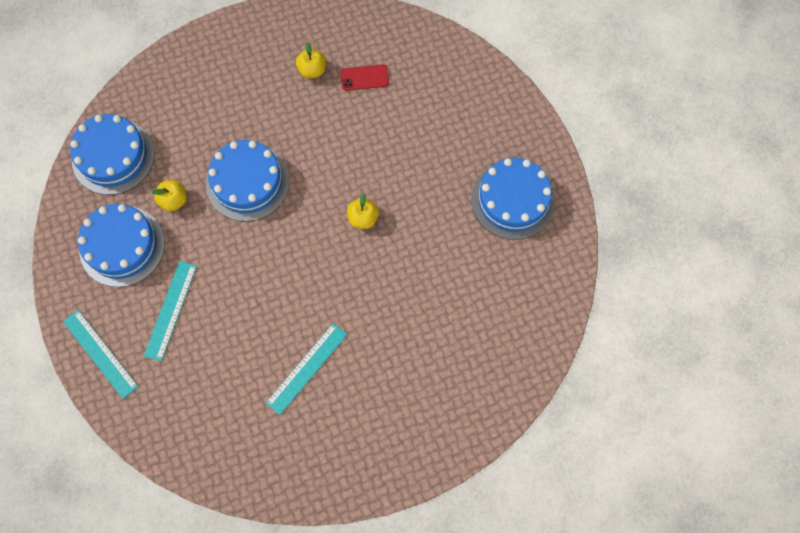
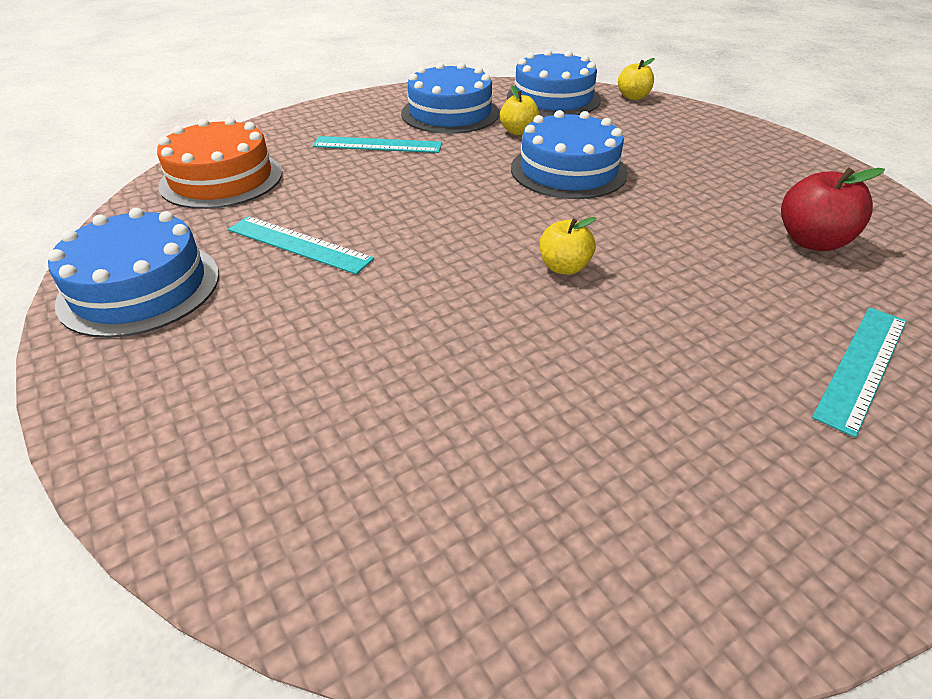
camera: 80 degrees right, 30 degrees down
(100, 353) = (322, 117): turquoise ruler -> turquoise ruler (862, 366)
(201, 428) = (221, 179): none -> orange cake
(312, 70) = (776, 196): yellow apple -> yellow apple (633, 97)
(364, 78) = (811, 241): red phone -> red apple
(513, 200) = (718, 474): blue cake -> blue cake (140, 287)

-------------------------

Every line from the one with "(201, 428) = (221, 179): none -> orange cake" to the end of the records above should be returned exactly, and no other lines.

(201, 428) = (221, 179): none -> orange cake
(312, 70) = (776, 196): yellow apple -> yellow apple (633, 97)
(364, 78) = (811, 241): red phone -> red apple
(513, 200) = (718, 474): blue cake -> blue cake (140, 287)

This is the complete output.